▶ _Exercise aim_
Scan the data below and give the number of lines that include the word "degrees", with no other words.

▶ _Working data_
● ● ● ● ●
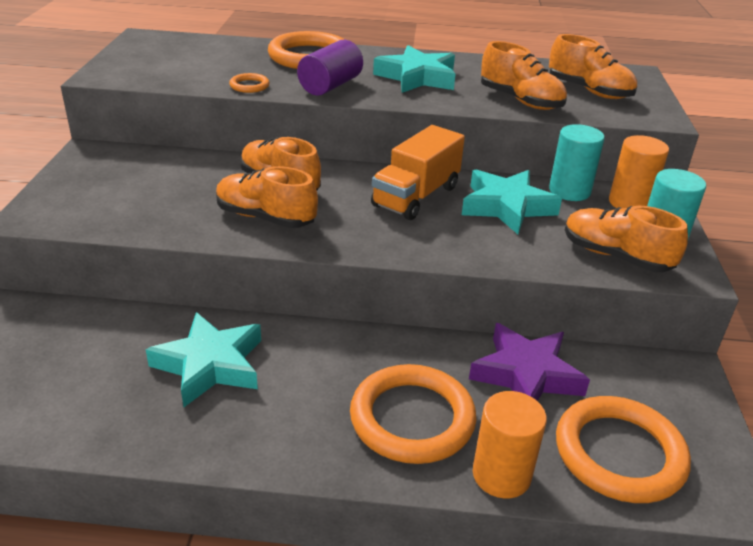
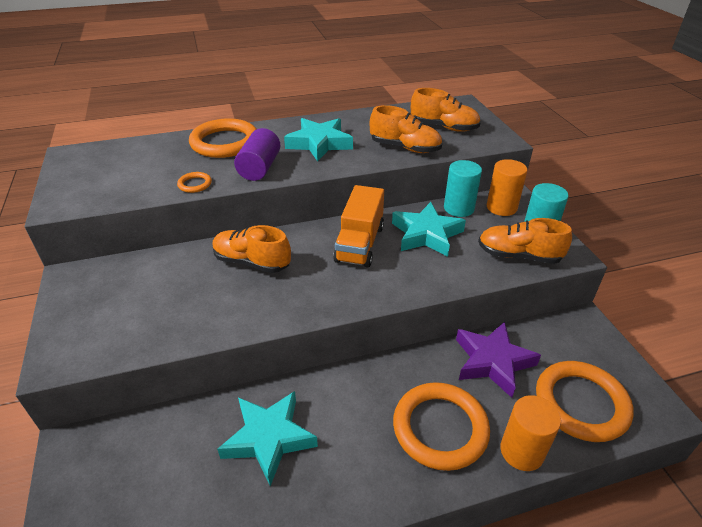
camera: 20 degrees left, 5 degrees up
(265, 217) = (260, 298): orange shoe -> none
● ● ● ● ●
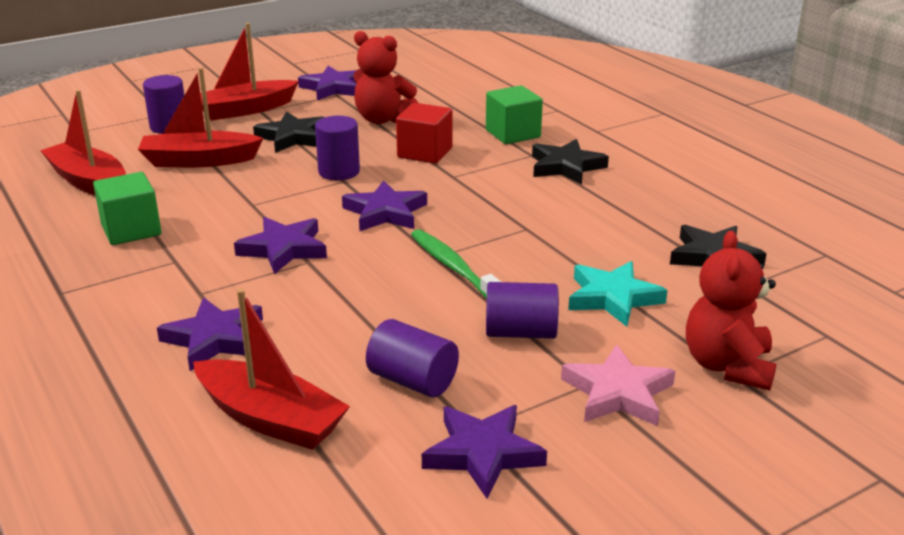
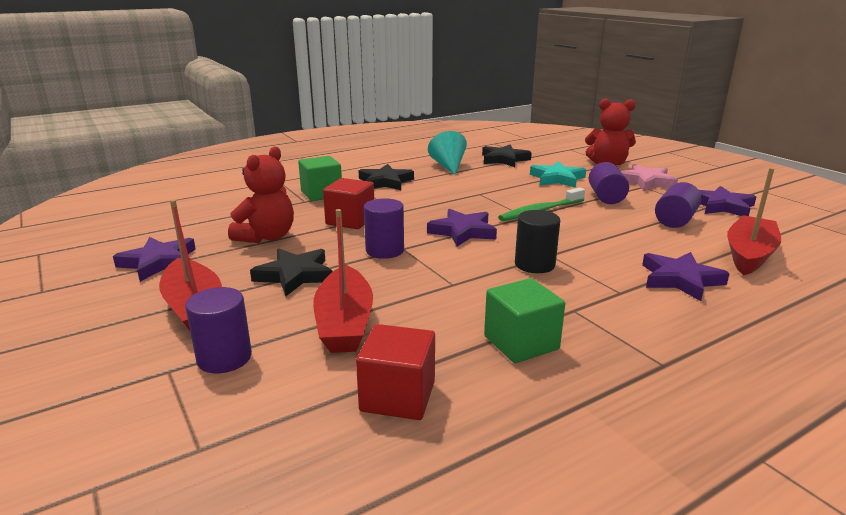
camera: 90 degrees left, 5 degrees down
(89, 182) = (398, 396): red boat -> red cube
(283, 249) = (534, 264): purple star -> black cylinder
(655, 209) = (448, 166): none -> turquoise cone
● ● ● ● ●
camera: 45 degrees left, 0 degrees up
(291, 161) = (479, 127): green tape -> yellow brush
● ● ● ● ●
▶ _Written response_
3